— What you will do —
Nothing in the data should change when you return it, but leave the pictures out.

— Records shown —
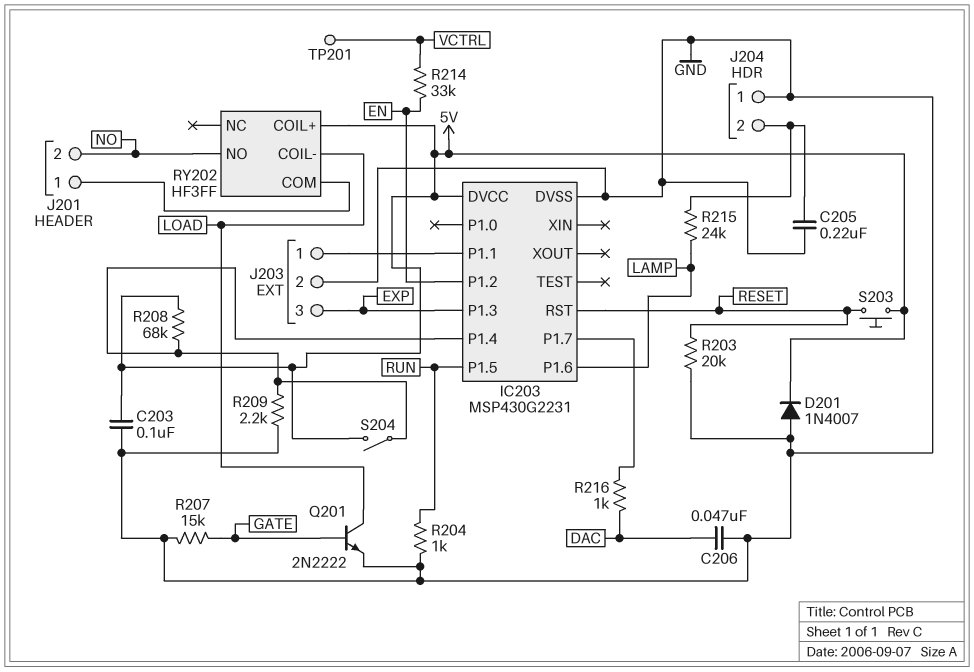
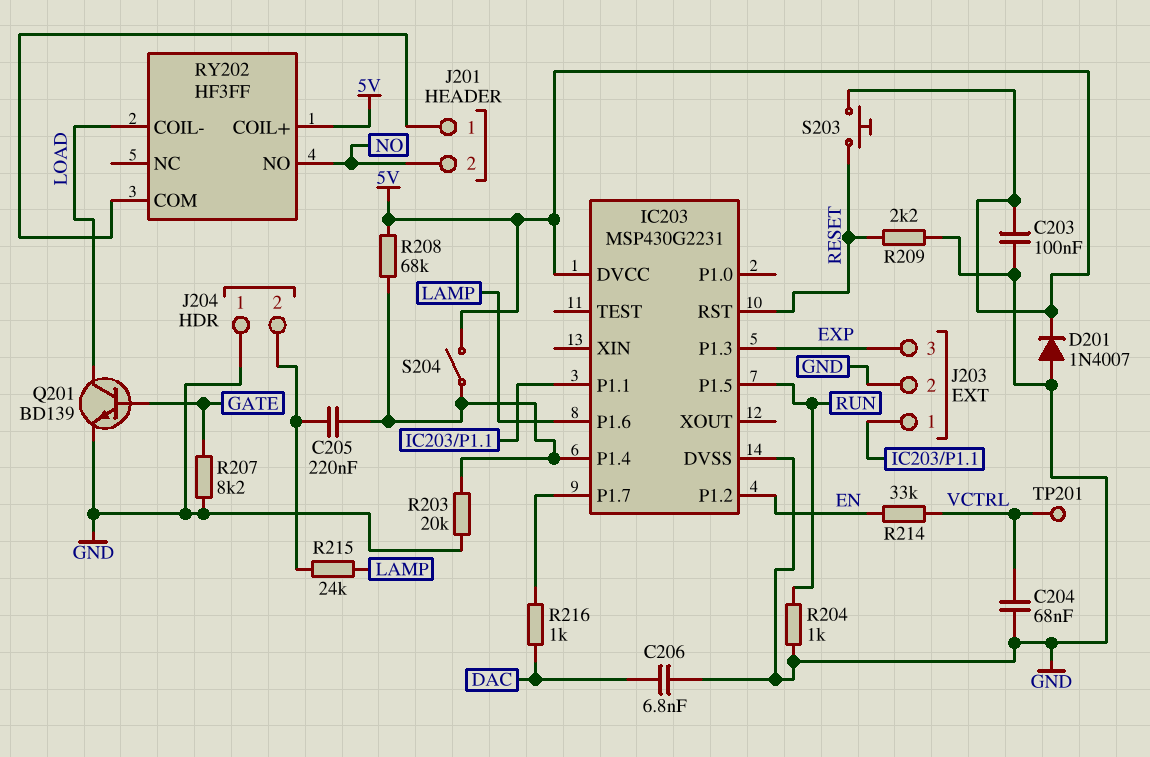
C204: none -> 68nF (GND, VCTRL)
C205: 220nF (GND, J204/2) -> 220nF (IC203/P1.4, J204/2)
C206: 47nF (DAC, GND) -> 6.8nF (DAC, GND)
Q201: NPN 2N2222 (B GATE, C LOAD, E GND) -> NPN BD139 (B GATE, C LOAD, E GND)
R203: 20k (GND, RESET) -> 20k (GND, IC203/P1.4)
R207: 15k (GATE, GND) -> 8.2k (GATE, GND)
R209: 2.2k (GND, IC203/P1.4) -> 2.2k (GND, RESET)

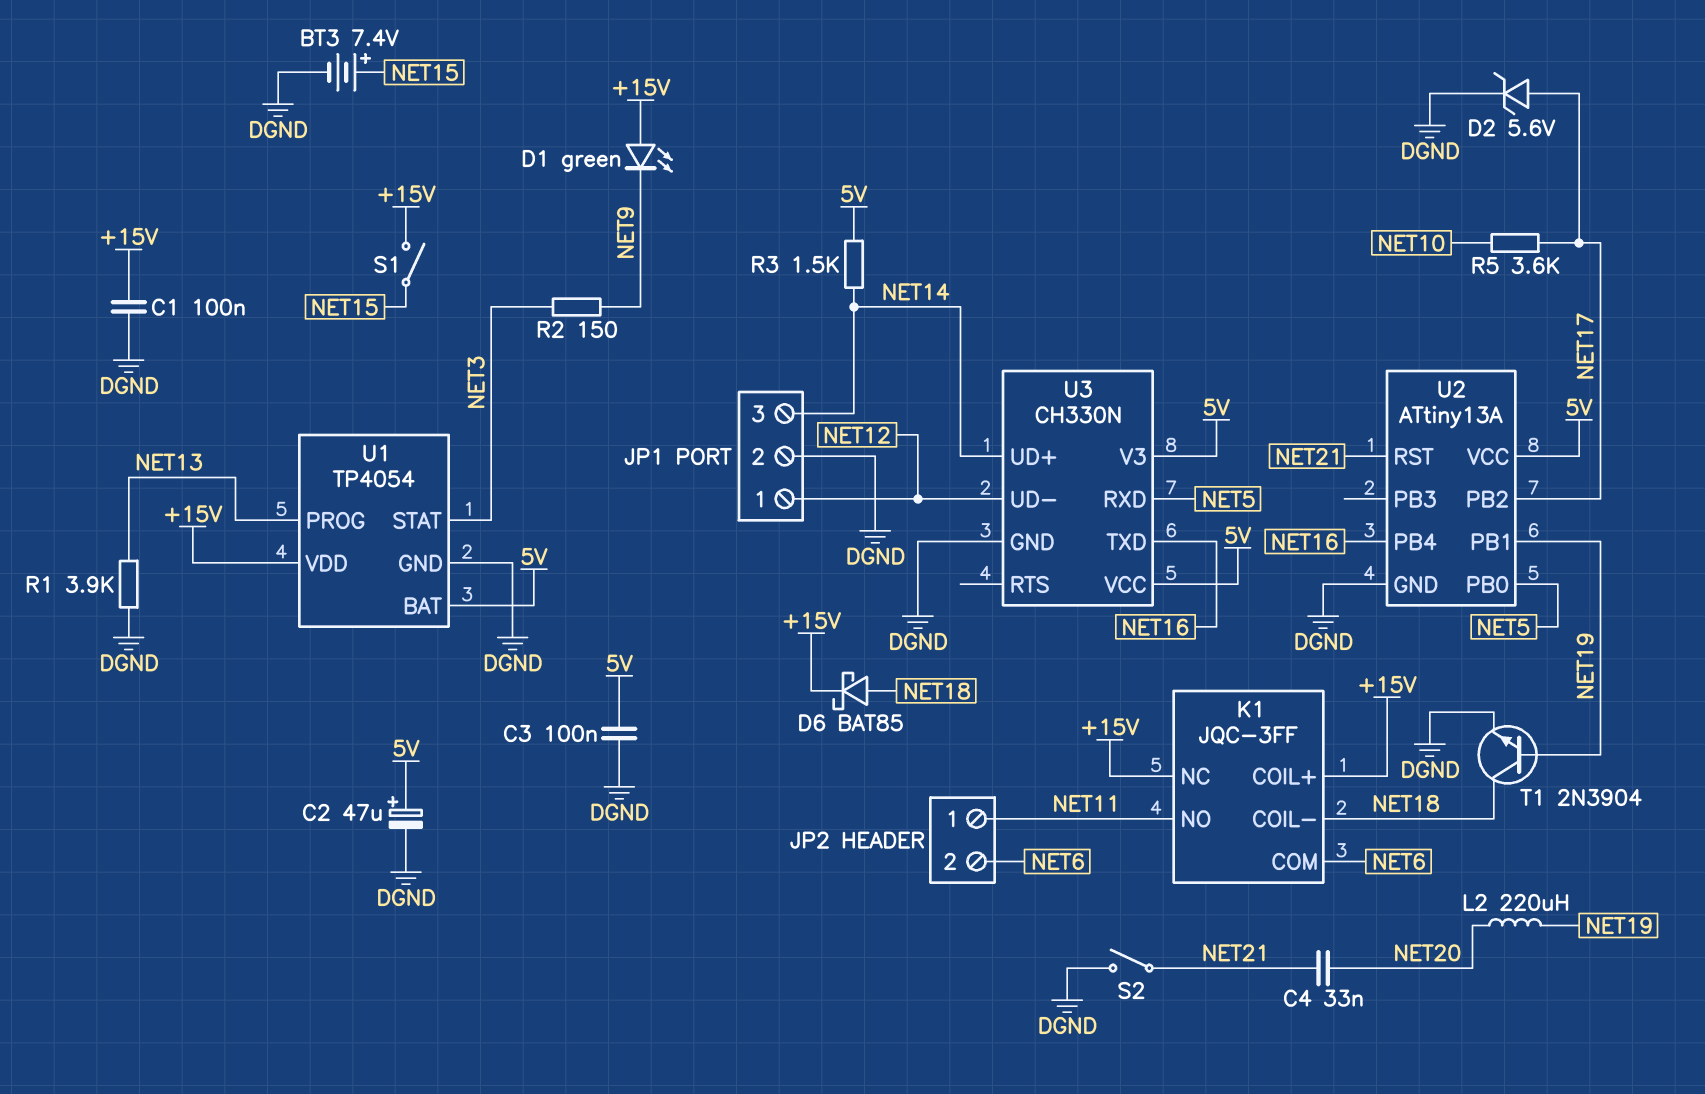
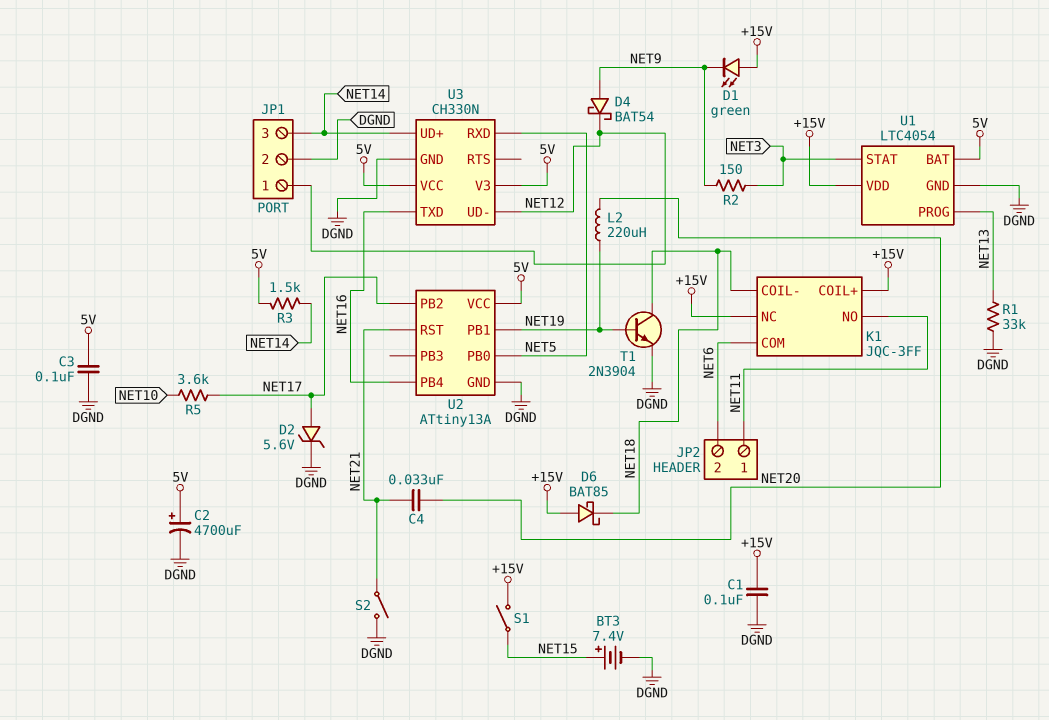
C2: 47uF (plus 5V, minus DGND) -> 4700uF (plus 5V, minus DGND)
D4: none -> schottky BAT54 (A NET9, K NET12)
D6: schottky BAT85 (A NET18, K +15V) -> schottky BAT85 (A +15V, K NET18)
R1: 3.9k (DGND, NET13) -> 33k (DGND, NET13)
U1: TP4054 -> LTC4054

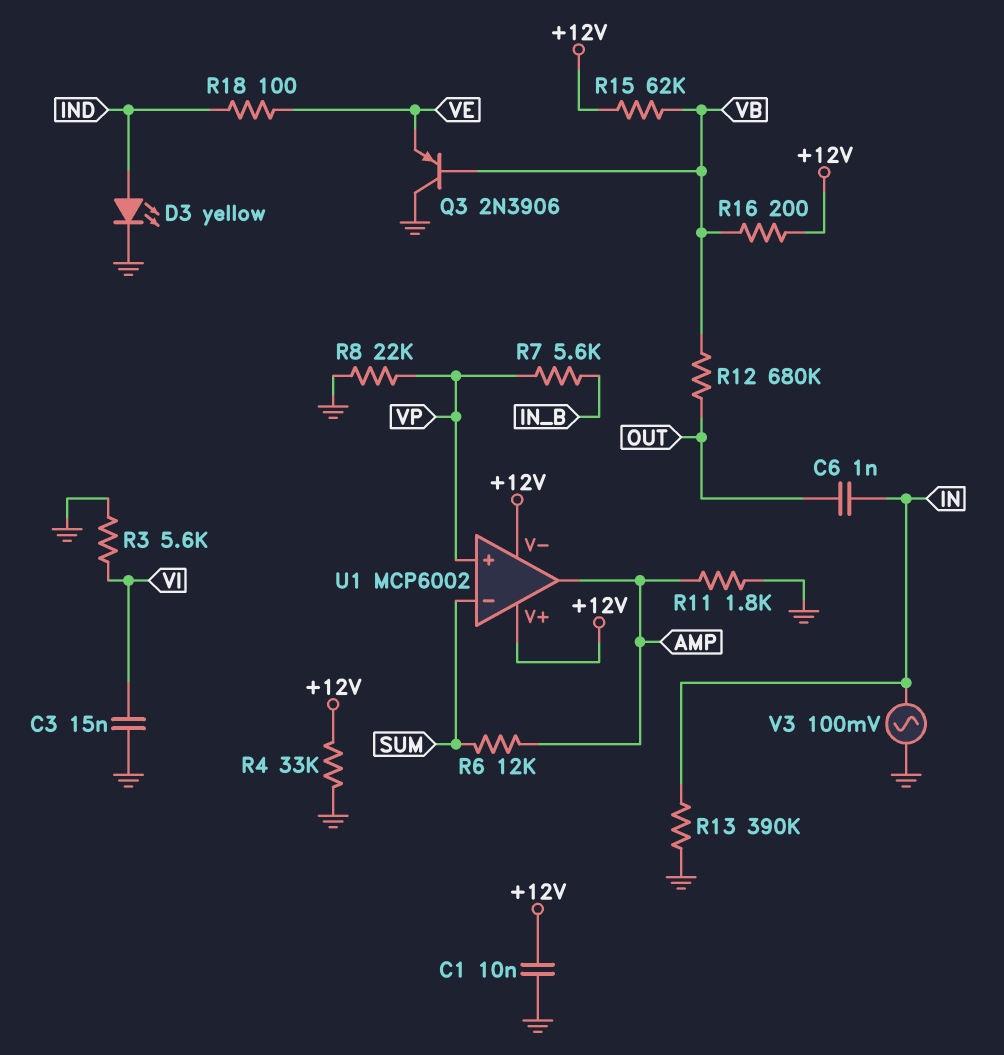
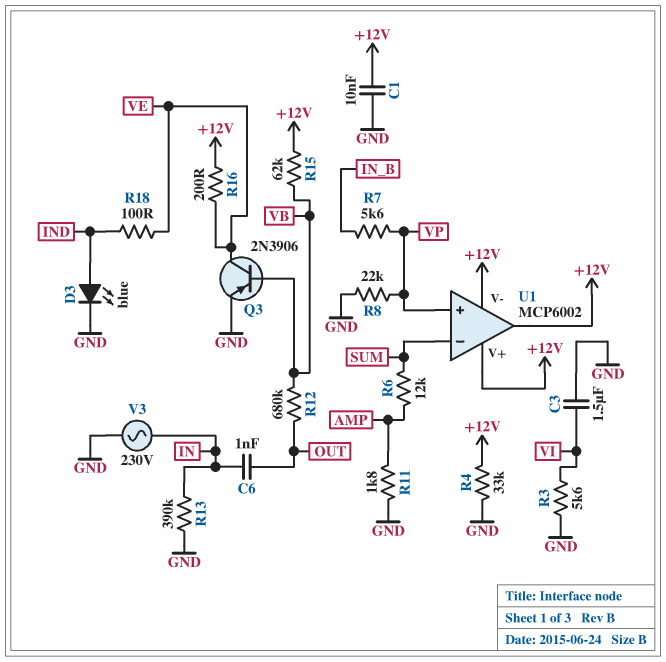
C3: 15nF (GND, VI) -> 1.5uF (GND, VI)
D3: LED yellow (A IND, K GND) -> LED blue (A IND, K GND)
Q3: PNP 2N3906 (B VB, C GND, E VE) -> PNP 2N3906 (B VB, C VE, E GND)
R16: 200 (+12V, VB) -> 200 (+12V, VE)
U1 pin out: AMP -> +12V
V3: AC 100mV (GND, IN) -> AC 230V (GND, IN)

— Your solution —
C204: none -> 68nF (GND, VCTRL)
C205: 220nF (GND, J204/2) -> 220nF (IC203/P1.4, J204/2)
C206: 47nF (DAC, GND) -> 6.8nF (DAC, GND)
Q201: NPN 2N2222 (B GATE, C LOAD, E GND) -> NPN BD139 (B GATE, C LOAD, E GND)
R203: 20k (GND, RESET) -> 20k (GND, IC203/P1.4)
R207: 15k (GATE, GND) -> 8.2k (GATE, GND)
R209: 2.2k (GND, IC203/P1.4) -> 2.2k (GND, RESET)

C2: 47uF (plus 5V, minus DGND) -> 4700uF (plus 5V, minus DGND)
D4: none -> schottky BAT54 (A NET9, K NET12)
D6: schottky BAT85 (A NET18, K +15V) -> schottky BAT85 (A +15V, K NET18)
R1: 3.9k (DGND, NET13) -> 33k (DGND, NET13)
U1: TP4054 -> LTC4054

C3: 15nF (GND, VI) -> 1.5uF (GND, VI)
D3: LED yellow (A IND, K GND) -> LED blue (A IND, K GND)
Q3: PNP 2N3906 (B VB, C GND, E VE) -> PNP 2N3906 (B VB, C VE, E GND)
R16: 200 (+12V, VB) -> 200 (+12V, VE)
U1 pin out: AMP -> +12V
V3: AC 100mV (GND, IN) -> AC 230V (GND, IN)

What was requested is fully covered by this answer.